Task directions = Please restate the entries verbatim. The copy should hold no pictures.

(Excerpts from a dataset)
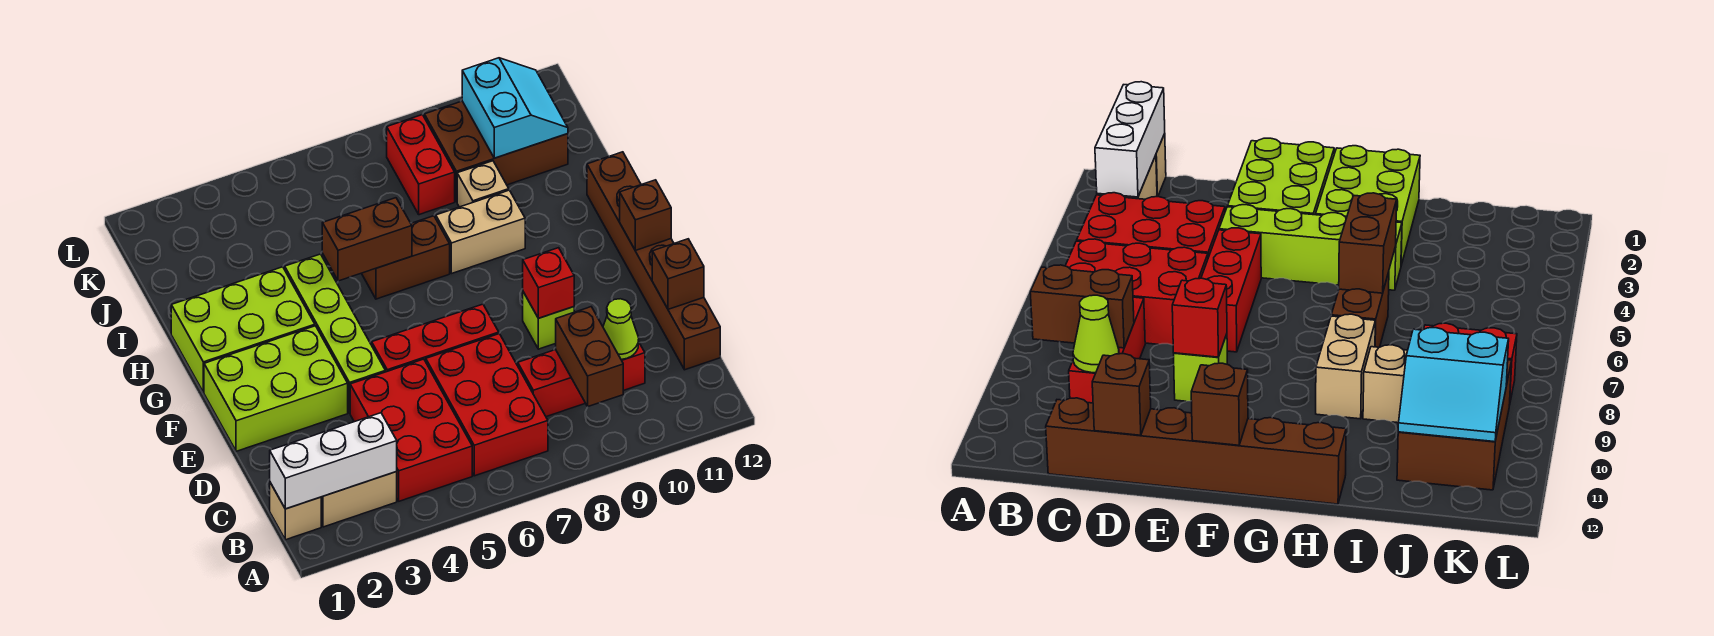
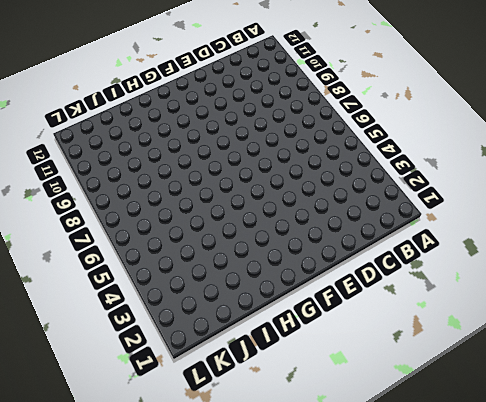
none -> tan brick B1 level 1
none -> tan brick B2:B3 level 1
none -> red brick B4:D5 level 1

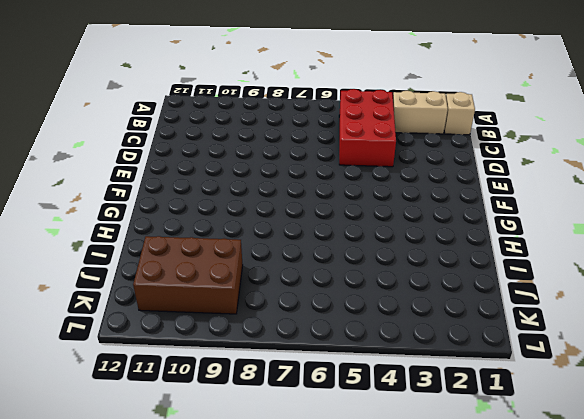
none -> red brick B6:D7 level 1
none -> red brick C8:C10 level 1
none -> brown brick C12:H12 level 1

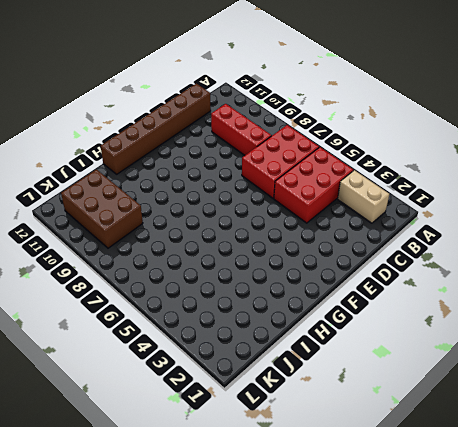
none -> tan brick B1 level 1
none -> lime brick E1:F3 level 1
none -> lime brick E4:H4 level 1

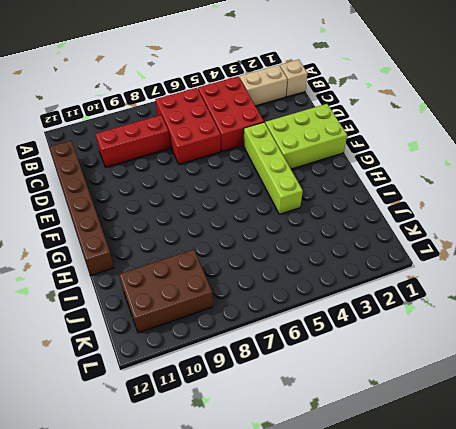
none -> red brick E5:E7 level 1
none -> lime brick E9 level 1
none -> lime brick G1:H3 level 1

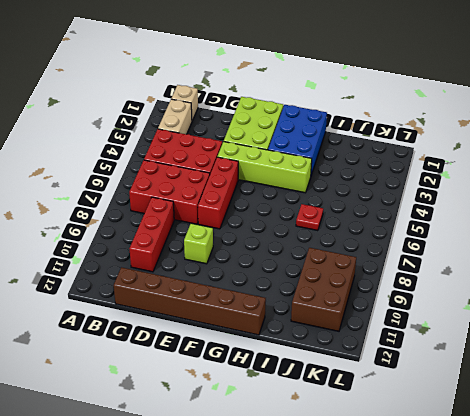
blue brick G1:H3 level 1 -> lime brick G1:H3 level 1
red plate I6 level 1 -> none
none -> brown brick H6:H7 level 1
none -> tan brick H8:H9 level 1
none -> tan brick I9 level 1

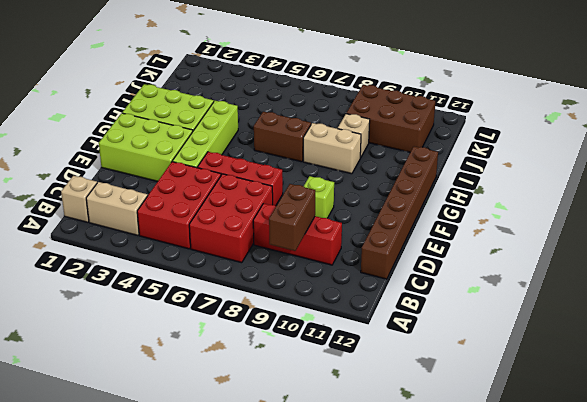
none -> red brick J8:K8 level 1
none -> white brick B1:B3 level 2
none -> lime cone C10 level 2

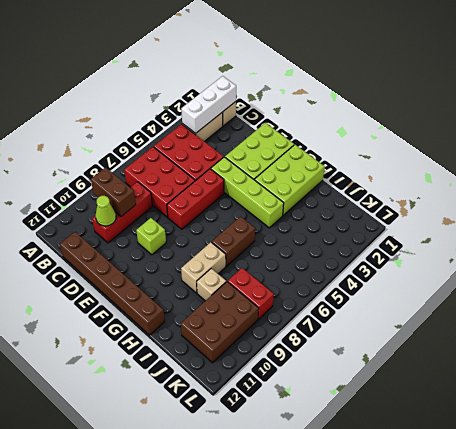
none -> brown brick D12 level 2
none -> red brick E9 level 2
none -> brown brick F12 level 2

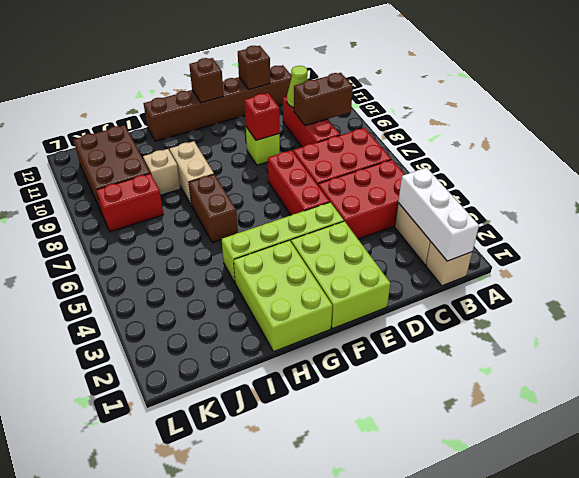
none -> brown brick H5:H6 level 2
none -> cyan slope J10:K11 level 2 top 10

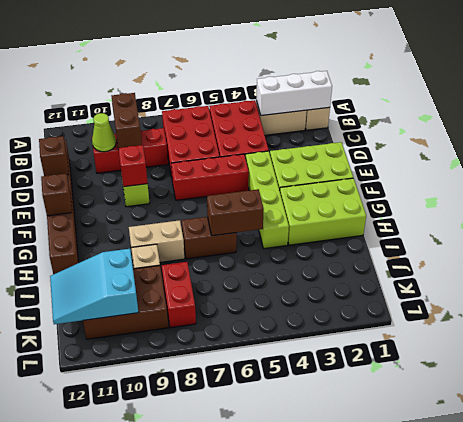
cyan slope J10:K12 level 2 top 10 -> cyan slope J10:K11 level 2 top 10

Answer to the exercise =
none -> tan brick B1 level 1
none -> tan brick B2:B3 level 1
none -> red brick B4:D5 level 1

none -> red brick B6:D7 level 1
none -> red brick C8:C10 level 1
none -> brown brick C12:H12 level 1

none -> tan brick B1 level 1
none -> lime brick E1:F3 level 1
none -> lime brick E4:H4 level 1

none -> red brick E5:E7 level 1
none -> lime brick E9 level 1
none -> lime brick G1:H3 level 1

blue brick G1:H3 level 1 -> lime brick G1:H3 level 1
red plate I6 level 1 -> none
none -> brown brick H6:H7 level 1
none -> tan brick H8:H9 level 1
none -> tan brick I9 level 1

none -> red brick J8:K8 level 1
none -> white brick B1:B3 level 2
none -> lime cone C10 level 2

none -> brown brick D12 level 2
none -> red brick E9 level 2
none -> brown brick F12 level 2

none -> brown brick H5:H6 level 2
none -> cyan slope J10:K11 level 2 top 10

cyan slope J10:K12 level 2 top 10 -> cyan slope J10:K11 level 2 top 10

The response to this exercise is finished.